→ **Job**
Render the lines below as a numbered list, leaving out any blank lines.

-------- Records for the exercise

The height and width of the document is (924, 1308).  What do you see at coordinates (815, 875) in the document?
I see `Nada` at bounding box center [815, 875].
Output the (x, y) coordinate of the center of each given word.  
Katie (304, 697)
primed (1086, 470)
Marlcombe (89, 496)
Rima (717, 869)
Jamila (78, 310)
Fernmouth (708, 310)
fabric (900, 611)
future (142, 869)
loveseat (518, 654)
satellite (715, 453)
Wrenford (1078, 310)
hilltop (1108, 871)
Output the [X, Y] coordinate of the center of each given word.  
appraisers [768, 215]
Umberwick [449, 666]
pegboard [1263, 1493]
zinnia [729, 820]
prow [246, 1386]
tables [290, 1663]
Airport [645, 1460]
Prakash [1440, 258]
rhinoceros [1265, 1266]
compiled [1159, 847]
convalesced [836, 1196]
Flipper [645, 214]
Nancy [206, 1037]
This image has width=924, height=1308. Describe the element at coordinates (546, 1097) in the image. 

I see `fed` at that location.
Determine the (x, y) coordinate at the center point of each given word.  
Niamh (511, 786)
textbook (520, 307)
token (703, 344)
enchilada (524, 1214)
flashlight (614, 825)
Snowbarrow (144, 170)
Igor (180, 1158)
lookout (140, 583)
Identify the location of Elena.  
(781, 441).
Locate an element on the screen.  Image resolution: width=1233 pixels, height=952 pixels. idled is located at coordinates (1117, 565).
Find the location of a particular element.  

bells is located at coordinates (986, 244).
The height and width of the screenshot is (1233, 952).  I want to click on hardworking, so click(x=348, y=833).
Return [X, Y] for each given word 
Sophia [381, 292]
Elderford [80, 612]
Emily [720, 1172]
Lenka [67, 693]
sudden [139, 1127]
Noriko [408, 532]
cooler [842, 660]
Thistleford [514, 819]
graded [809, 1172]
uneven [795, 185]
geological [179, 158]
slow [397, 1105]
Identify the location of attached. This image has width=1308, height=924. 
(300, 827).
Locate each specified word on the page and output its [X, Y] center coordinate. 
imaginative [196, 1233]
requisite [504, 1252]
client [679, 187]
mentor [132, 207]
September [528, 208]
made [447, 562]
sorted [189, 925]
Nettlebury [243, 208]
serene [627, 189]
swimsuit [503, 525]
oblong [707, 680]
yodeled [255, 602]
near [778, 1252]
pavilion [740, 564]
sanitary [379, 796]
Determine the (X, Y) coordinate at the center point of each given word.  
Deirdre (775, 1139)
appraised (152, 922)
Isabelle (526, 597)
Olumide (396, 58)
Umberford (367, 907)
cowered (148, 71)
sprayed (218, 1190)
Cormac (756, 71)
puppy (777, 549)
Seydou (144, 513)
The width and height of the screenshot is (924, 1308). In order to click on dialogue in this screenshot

----------------

→ **Written response**
1. The height and width of the document is (924, 1308).  What do you see at coordinates (815, 875) in the document?
2. I see `Nada` at bounding box center [815, 875].
3. Output the (x, y) coordinate of the center of each given word.  
4. Katie (304, 697)
5. primed (1086, 470)
6. Marlcombe (89, 496)
7. Rima (717, 869)
8. Jamila (78, 310)
9. Fernmouth (708, 310)
10. fabric (900, 611)
11. future (142, 869)
12. loveseat (518, 654)
13. satellite (715, 453)
14. Wrenford (1078, 310)
15. hilltop (1108, 871)
16. Output the [X, Y] coordinate of the center of each given word.  
17. appraisers [768, 215]
18. Umberwick [449, 666]
19. pegboard [1263, 1493]
20. zinnia [729, 820]
21. prow [246, 1386]
22. tables [290, 1663]
23. Airport [645, 1460]
24. Prakash [1440, 258]
25. rhinoceros [1265, 1266]
26. compiled [1159, 847]
27. convalesced [836, 1196]
28. Flipper [645, 214]
29. Nancy [206, 1037]
30. This image has width=924, height=1308. Describe the element at coordinates (546, 1097) in the image. 
31. I see `fed` at that location.
32. Determine the (x, y) coordinate at the center point of each given word.  
33. Niamh (511, 786)
34. textbook (520, 307)
35. token (703, 344)
36. enchilada (524, 1214)
37. flashlight (614, 825)
38. Snowbarrow (144, 170)
39. Igor (180, 1158)
40. lookout (140, 583)
41. Identify the location of Elena.  
42. (781, 441).
43. Locate an element on the screen.  Image resolution: width=1233 pixels, height=952 pixels. idled is located at coordinates (1117, 565).
44. Find the location of a particular element.  
45. bells is located at coordinates (986, 244).
46. The height and width of the screenshot is (1233, 952).  I want to click on hardworking, so click(x=348, y=833).
47. Return [X, Y] for each given word 
48. Sophia [381, 292]
49. Elderford [80, 612]
50. Emily [720, 1172]
51. Lenka [67, 693]
52. sudden [139, 1127]
53. Noriko [408, 532]
54. cooler [842, 660]
55. Thistleford [514, 819]
56. graded [809, 1172]
57. uneven [795, 185]
58. geological [179, 158]
59. slow [397, 1105]
60. Identify the location of attached. This image has width=1308, height=924. 
61. (300, 827).
62. Locate each specified word on the page and output its [X, Y] center coordinate. 
63. imaginative [196, 1233]
64. requisite [504, 1252]
65. client [679, 187]
66. mentor [132, 207]
67. September [528, 208]
68. made [447, 562]
69. sorted [189, 925]
70. Nettlebury [243, 208]
71. serene [627, 189]
72. swimsuit [503, 525]
73. oblong [707, 680]
74. yodeled [255, 602]
75. near [778, 1252]
76. pavilion [740, 564]
77. sanitary [379, 796]
78. Determine the (X, Y) coordinate at the center point of each given word.  
79. Deirdre (775, 1139)
80. appraised (152, 922)
81. Isabelle (526, 597)
82. Olumide (396, 58)
83. Umberford (367, 907)
84. cowered (148, 71)
85. sprayed (218, 1190)
86. Cormac (756, 71)
87. puppy (777, 549)
88. Seydou (144, 513)
89. The width and height of the screenshot is (924, 1308). In order to click on dialogue in this screenshot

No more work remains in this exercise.